(EXERCISE DIRECTIONS) Your task is to restate word for word the lines in the material below, from the one with "C4: 10nF (GND, N3) -> none" up to and including the one with "U3 pin PB2: none -> N7". Do not carry over the pictures.

(LISTED RECORDS)
>>>
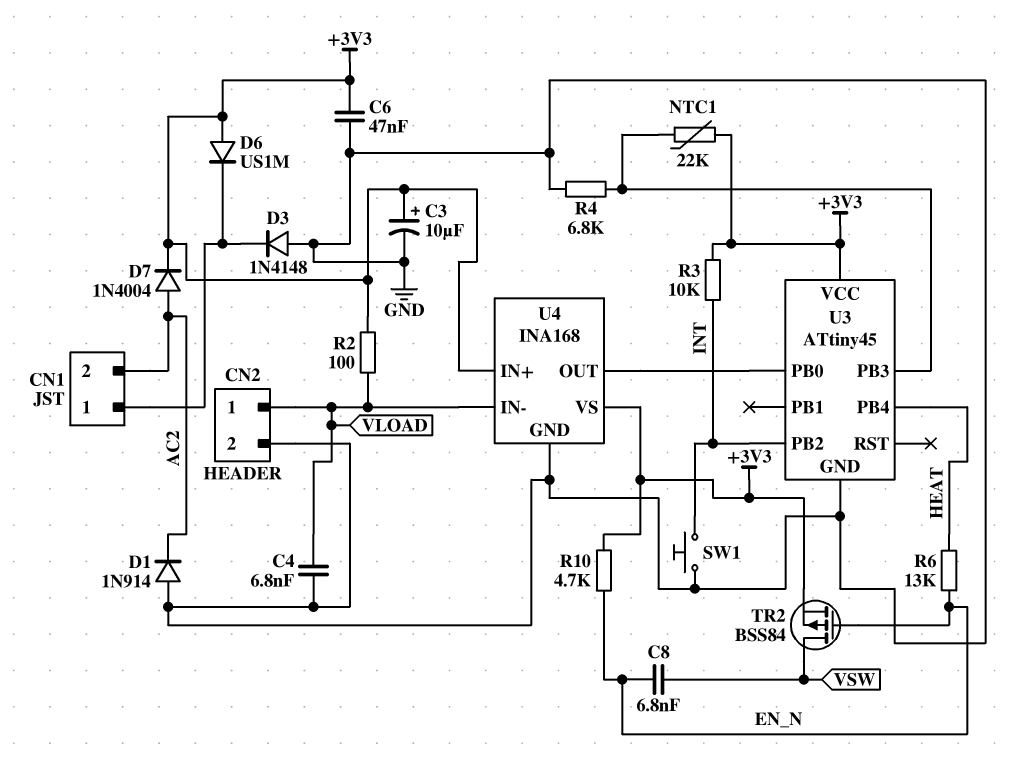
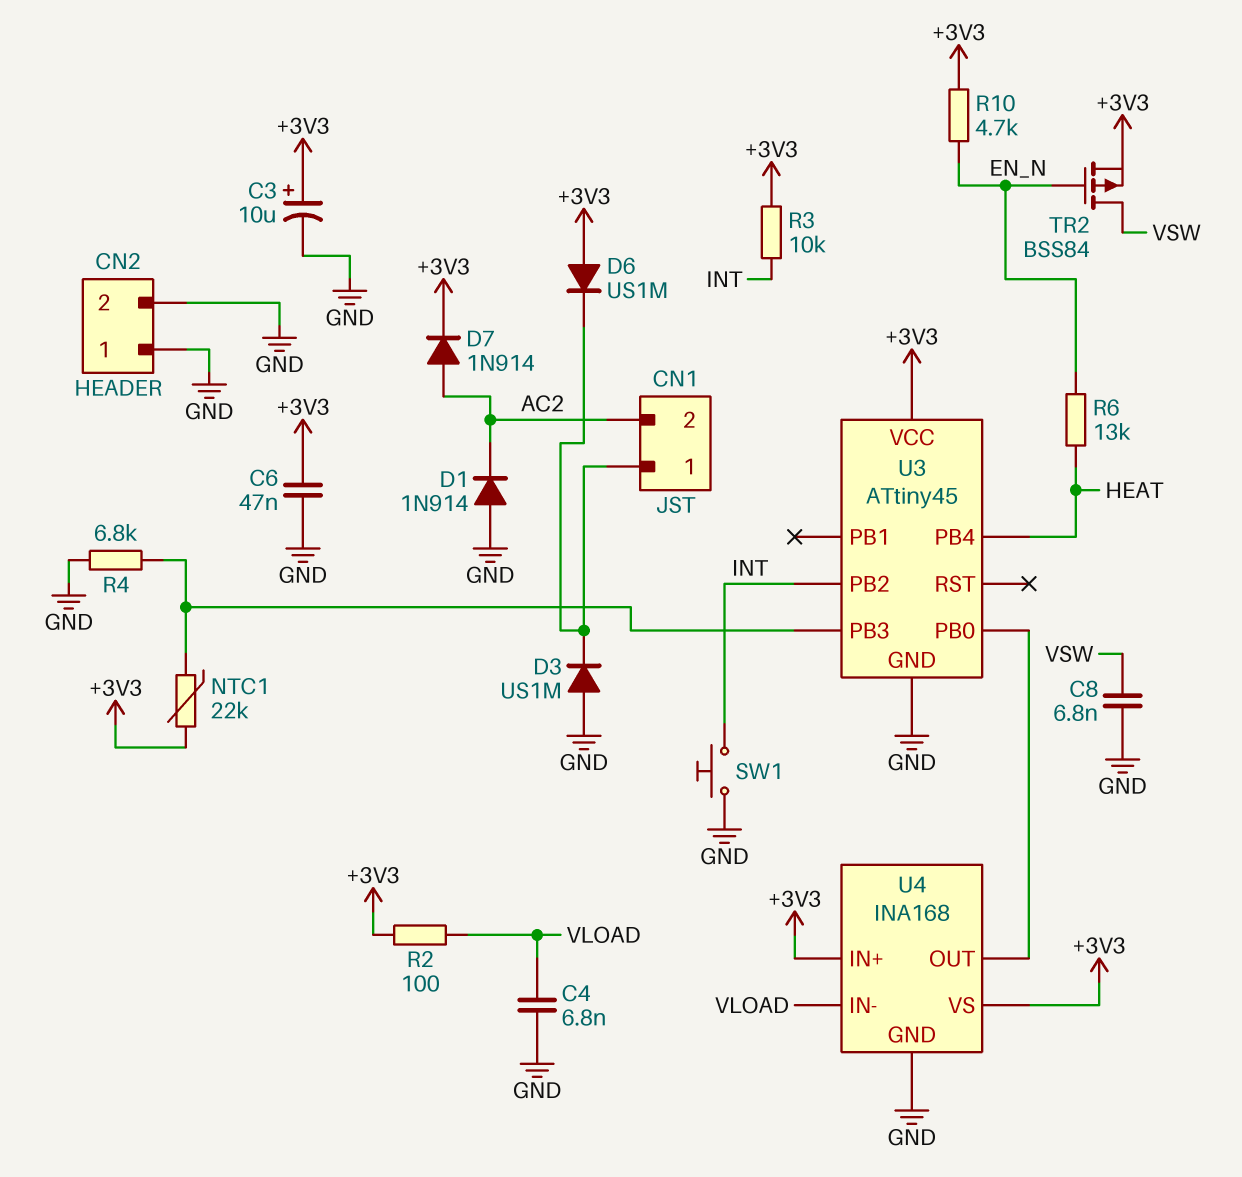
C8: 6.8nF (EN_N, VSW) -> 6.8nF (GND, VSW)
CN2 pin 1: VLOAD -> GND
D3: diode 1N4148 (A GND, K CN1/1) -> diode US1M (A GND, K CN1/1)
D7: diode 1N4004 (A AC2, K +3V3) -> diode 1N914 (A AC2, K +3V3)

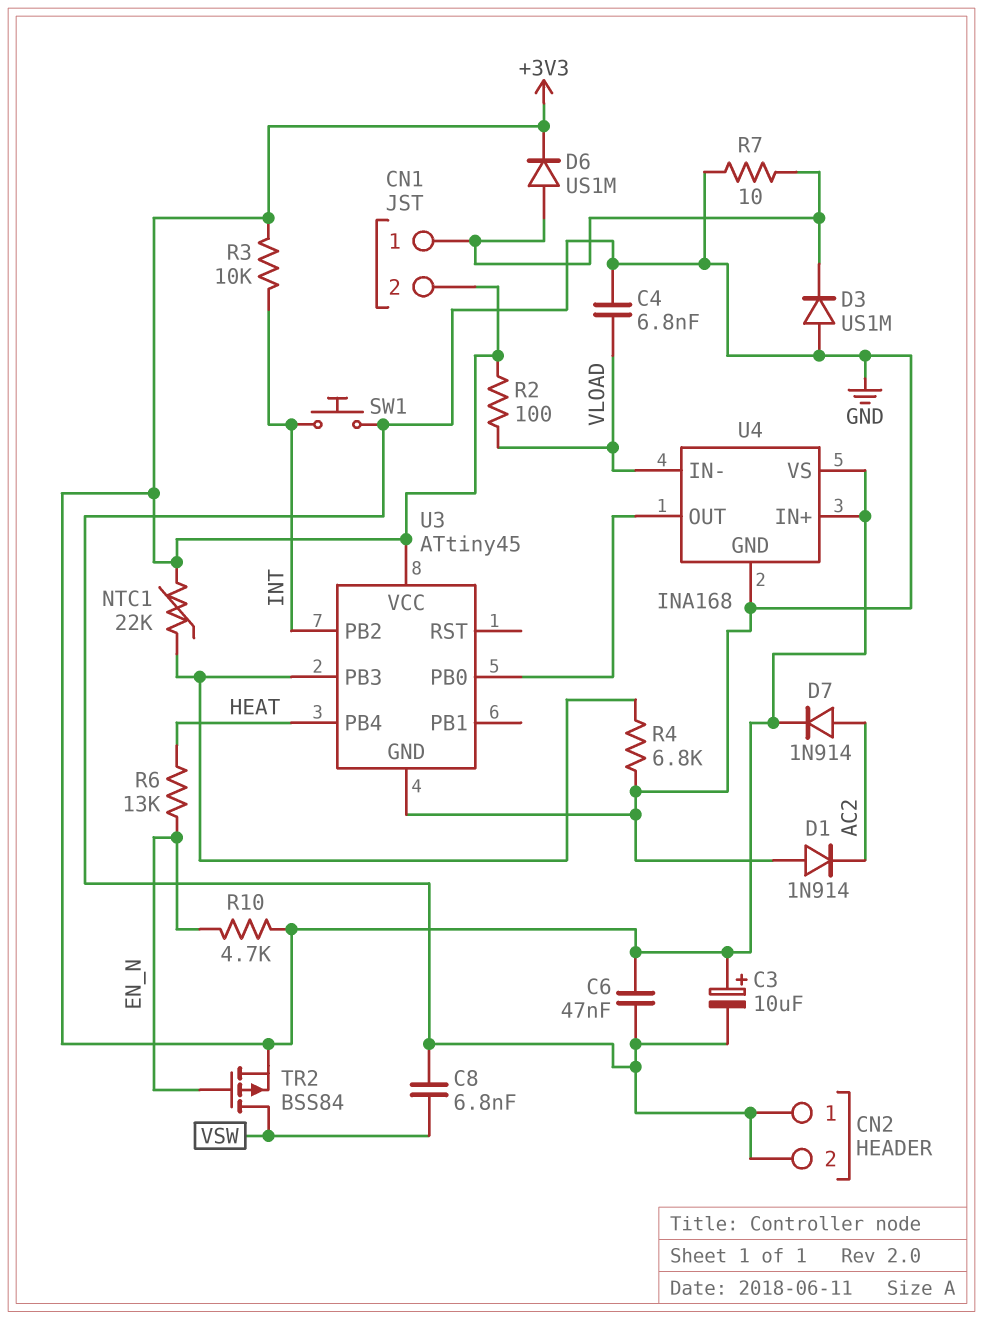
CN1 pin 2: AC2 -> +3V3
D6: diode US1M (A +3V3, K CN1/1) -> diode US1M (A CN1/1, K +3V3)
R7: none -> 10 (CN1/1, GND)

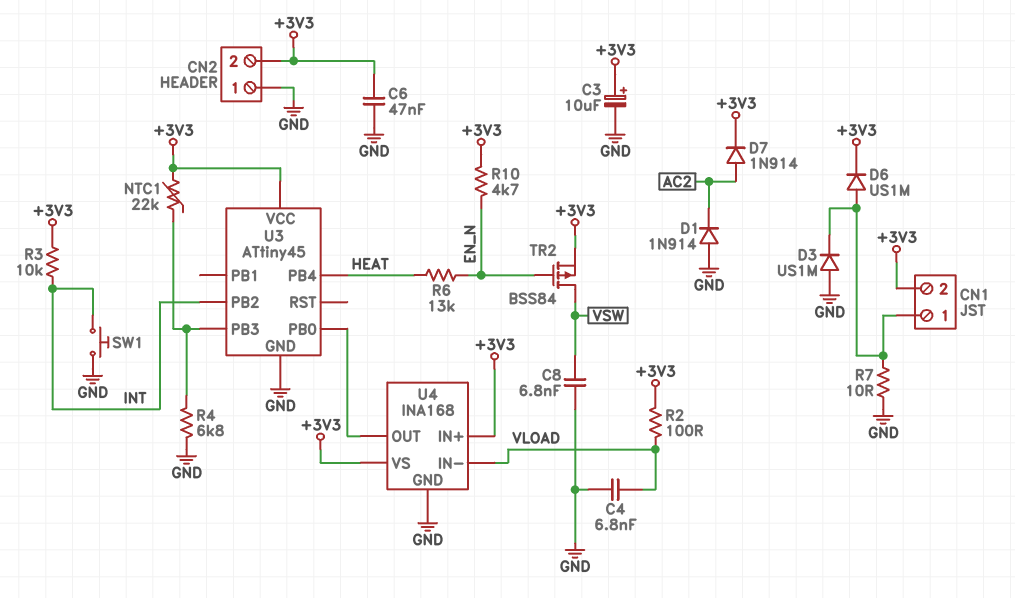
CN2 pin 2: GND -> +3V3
<<<
>>>
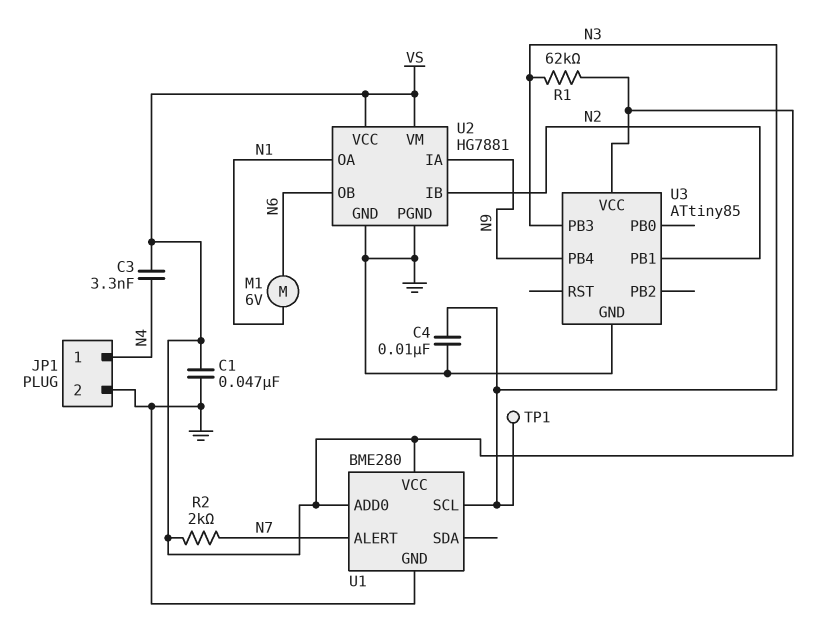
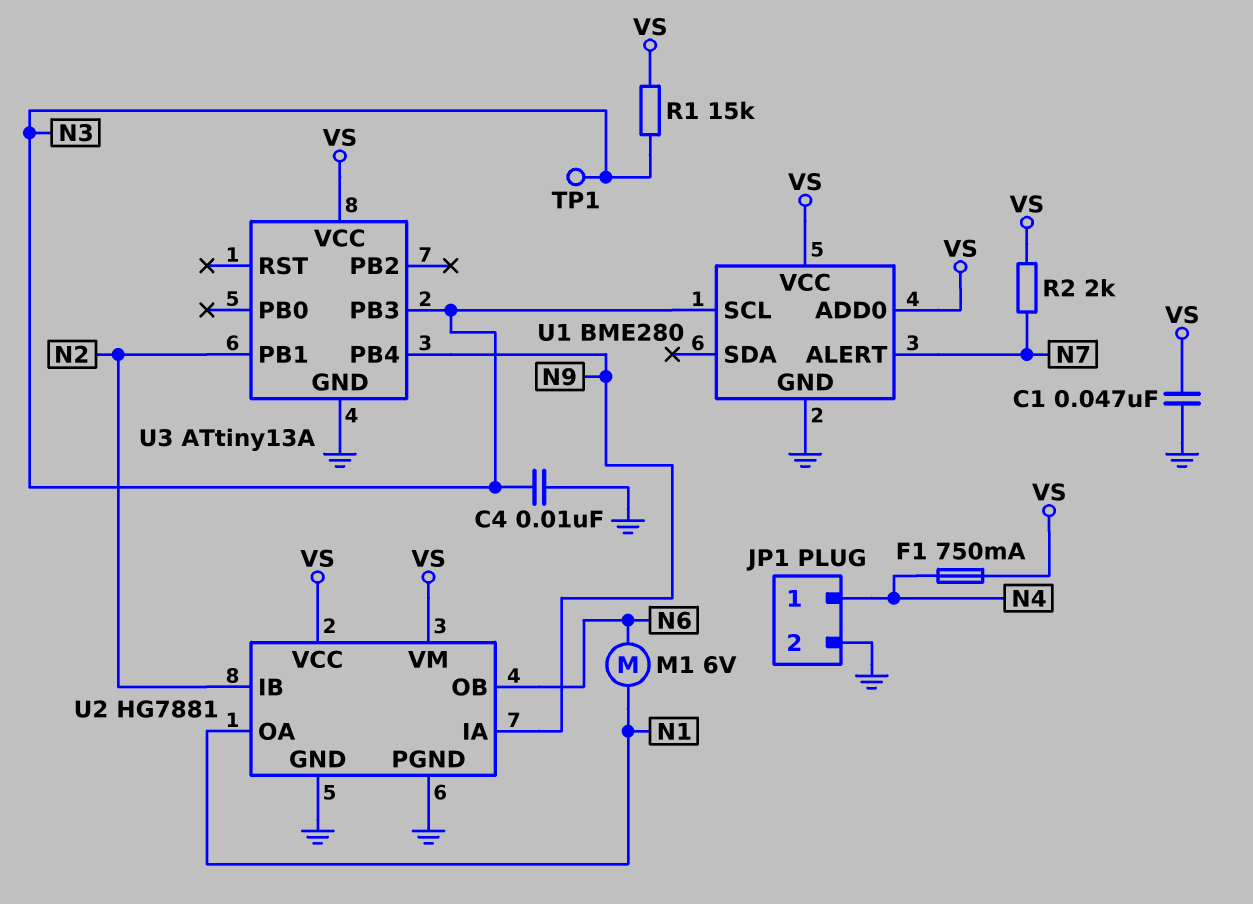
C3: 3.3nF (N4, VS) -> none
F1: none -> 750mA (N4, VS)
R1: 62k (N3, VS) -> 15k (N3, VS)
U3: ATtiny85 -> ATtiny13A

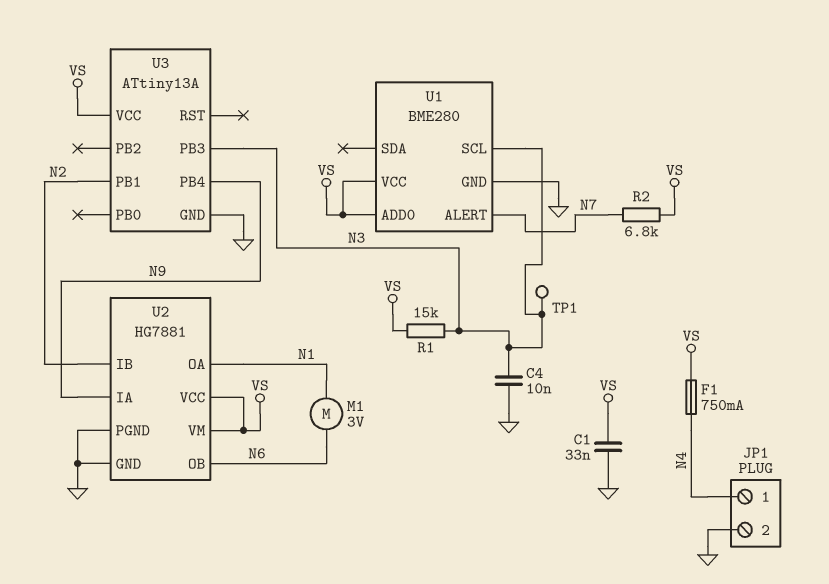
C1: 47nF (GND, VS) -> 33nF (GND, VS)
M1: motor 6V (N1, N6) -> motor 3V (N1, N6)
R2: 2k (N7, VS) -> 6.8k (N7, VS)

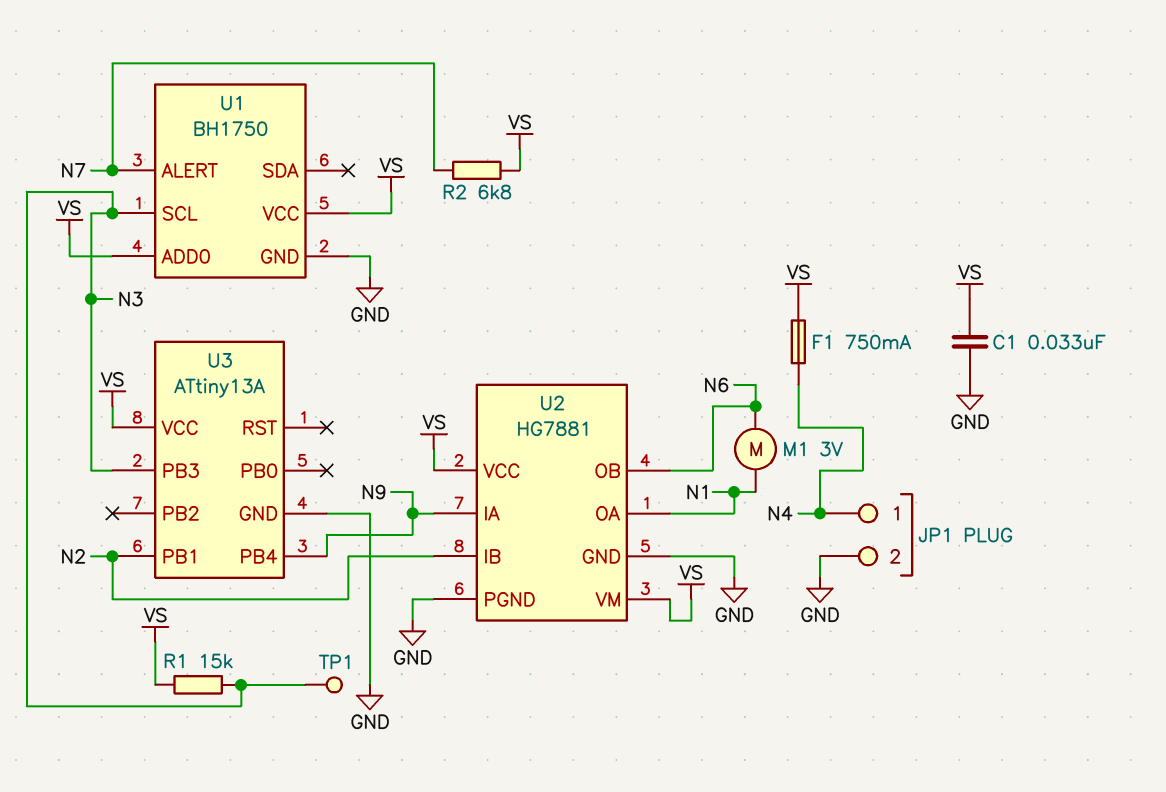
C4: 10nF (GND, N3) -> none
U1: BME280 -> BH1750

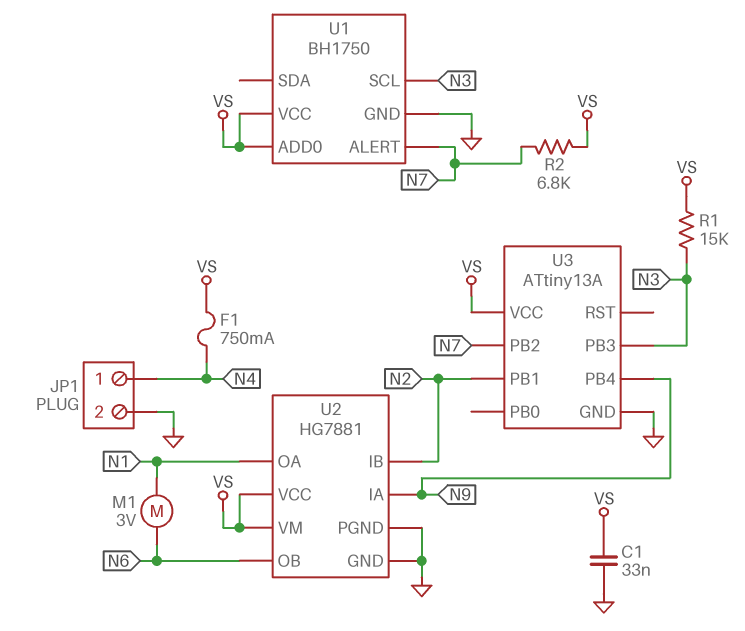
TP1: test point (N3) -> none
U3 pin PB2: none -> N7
<<<
(ANSWER SPACE)
C4: 10nF (GND, N3) -> none
U1: BME280 -> BH1750

TP1: test point (N3) -> none
U3 pin PB2: none -> N7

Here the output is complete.